** PROBLEM TO WORK ON **
Going through the data below, tally every line where the string "zener" occurs, then give only the tally.

** Detected change data **
****

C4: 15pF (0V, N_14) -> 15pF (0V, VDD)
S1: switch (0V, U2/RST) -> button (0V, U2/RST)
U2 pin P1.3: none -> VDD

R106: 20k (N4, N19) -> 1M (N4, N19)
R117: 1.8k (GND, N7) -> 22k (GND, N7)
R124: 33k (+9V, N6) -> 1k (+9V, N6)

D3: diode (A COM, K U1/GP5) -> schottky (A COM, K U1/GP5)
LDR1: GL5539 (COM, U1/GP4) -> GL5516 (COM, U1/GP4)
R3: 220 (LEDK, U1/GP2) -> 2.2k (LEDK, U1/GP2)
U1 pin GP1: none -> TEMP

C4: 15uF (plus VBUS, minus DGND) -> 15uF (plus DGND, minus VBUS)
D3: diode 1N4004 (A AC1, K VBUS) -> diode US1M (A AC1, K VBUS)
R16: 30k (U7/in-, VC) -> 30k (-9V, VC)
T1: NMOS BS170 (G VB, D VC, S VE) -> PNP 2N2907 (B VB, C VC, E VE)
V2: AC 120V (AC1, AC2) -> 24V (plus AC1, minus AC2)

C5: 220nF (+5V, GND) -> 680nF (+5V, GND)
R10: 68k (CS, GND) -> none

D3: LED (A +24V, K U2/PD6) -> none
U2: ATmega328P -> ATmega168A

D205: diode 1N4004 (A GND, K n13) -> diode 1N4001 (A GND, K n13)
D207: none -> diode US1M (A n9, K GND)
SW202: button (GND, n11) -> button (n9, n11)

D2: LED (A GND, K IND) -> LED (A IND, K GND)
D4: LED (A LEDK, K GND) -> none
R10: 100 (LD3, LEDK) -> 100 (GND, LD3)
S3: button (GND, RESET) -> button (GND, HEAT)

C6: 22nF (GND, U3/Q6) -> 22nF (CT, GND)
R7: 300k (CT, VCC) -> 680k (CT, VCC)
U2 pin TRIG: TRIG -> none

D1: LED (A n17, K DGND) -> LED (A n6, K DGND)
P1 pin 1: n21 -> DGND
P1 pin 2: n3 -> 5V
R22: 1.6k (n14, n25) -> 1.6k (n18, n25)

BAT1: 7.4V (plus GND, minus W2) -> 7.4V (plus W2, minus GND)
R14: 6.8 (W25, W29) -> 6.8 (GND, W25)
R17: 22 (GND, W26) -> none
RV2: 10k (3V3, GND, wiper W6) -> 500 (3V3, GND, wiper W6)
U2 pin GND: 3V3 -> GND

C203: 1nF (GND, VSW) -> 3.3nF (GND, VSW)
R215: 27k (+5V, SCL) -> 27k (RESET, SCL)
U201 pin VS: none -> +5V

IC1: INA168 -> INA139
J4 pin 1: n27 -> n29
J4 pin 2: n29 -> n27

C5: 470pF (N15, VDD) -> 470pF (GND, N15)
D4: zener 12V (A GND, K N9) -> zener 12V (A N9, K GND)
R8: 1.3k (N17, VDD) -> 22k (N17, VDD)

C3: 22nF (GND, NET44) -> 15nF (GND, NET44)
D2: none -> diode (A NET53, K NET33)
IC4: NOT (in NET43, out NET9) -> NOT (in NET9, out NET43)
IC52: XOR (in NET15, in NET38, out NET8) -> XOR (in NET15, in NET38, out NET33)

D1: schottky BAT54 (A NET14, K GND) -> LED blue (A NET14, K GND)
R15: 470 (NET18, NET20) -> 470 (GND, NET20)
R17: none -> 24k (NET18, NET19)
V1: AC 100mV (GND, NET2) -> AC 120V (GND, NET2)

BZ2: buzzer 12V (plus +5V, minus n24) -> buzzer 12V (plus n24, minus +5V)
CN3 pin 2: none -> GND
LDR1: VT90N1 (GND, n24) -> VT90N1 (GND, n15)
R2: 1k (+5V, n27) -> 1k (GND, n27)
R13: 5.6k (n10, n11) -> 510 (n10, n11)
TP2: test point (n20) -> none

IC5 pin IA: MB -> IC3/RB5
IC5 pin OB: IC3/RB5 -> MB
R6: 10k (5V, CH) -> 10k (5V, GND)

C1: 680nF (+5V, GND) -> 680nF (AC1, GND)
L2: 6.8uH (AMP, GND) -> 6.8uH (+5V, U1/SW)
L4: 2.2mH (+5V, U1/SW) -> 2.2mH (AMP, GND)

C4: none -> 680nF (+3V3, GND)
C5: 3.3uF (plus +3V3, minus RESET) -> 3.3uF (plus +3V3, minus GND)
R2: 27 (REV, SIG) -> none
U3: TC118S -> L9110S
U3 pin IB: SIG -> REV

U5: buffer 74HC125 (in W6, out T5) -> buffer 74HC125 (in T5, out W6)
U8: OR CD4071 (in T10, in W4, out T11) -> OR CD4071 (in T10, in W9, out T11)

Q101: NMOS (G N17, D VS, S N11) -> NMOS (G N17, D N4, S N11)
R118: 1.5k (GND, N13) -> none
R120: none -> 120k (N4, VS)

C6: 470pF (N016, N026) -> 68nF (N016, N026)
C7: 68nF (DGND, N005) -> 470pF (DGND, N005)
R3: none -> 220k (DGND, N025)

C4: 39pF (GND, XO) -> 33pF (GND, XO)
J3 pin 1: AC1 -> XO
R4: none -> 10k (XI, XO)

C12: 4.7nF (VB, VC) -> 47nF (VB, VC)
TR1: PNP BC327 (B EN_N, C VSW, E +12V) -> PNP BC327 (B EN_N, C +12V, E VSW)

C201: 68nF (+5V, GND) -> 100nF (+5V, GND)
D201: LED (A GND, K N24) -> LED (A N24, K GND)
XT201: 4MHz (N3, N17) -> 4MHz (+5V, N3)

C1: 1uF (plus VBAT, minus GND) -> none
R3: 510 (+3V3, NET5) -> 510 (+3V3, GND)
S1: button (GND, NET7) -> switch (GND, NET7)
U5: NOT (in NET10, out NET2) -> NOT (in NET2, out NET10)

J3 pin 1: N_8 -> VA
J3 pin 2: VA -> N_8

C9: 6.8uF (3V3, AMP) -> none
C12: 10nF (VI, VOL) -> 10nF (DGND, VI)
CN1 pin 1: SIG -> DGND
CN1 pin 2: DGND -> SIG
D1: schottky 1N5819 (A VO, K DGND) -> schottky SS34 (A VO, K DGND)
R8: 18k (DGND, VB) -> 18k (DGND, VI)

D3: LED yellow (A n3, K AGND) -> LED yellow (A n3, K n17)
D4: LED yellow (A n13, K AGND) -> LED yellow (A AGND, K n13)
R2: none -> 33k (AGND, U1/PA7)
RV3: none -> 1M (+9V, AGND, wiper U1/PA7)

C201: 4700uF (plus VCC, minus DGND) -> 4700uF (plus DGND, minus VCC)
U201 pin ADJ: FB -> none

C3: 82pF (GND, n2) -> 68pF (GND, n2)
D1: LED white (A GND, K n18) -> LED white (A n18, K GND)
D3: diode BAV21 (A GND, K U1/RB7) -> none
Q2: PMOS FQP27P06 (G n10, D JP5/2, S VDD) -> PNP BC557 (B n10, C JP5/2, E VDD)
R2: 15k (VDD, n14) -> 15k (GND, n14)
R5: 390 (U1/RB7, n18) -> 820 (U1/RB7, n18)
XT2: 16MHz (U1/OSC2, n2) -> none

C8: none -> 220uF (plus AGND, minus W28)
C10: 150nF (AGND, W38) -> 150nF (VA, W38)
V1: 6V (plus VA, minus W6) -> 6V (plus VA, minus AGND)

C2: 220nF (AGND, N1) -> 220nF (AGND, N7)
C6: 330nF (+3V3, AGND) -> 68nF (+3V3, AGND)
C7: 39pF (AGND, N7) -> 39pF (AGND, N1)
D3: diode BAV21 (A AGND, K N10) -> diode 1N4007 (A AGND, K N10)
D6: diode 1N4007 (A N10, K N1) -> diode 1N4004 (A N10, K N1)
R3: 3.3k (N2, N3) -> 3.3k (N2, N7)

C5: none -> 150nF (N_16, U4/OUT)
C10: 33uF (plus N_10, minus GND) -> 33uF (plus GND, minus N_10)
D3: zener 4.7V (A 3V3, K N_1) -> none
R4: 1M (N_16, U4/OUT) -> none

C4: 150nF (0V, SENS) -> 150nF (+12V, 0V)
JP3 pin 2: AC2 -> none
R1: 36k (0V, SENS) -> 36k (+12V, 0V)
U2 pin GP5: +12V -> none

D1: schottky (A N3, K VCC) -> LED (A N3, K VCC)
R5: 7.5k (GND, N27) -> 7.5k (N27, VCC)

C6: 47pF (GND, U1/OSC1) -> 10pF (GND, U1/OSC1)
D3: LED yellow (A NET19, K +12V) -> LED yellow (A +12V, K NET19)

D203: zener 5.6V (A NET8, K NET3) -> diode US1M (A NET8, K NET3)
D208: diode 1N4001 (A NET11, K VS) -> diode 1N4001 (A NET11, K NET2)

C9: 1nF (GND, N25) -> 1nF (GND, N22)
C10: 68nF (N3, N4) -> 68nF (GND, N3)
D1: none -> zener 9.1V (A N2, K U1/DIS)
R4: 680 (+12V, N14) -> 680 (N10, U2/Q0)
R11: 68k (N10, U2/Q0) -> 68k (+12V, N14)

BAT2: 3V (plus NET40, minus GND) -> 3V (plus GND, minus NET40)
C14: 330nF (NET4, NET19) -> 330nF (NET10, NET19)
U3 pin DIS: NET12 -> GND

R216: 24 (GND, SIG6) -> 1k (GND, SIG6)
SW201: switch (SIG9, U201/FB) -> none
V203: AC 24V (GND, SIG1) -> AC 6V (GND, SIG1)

****

** TASK RESPONSE **
4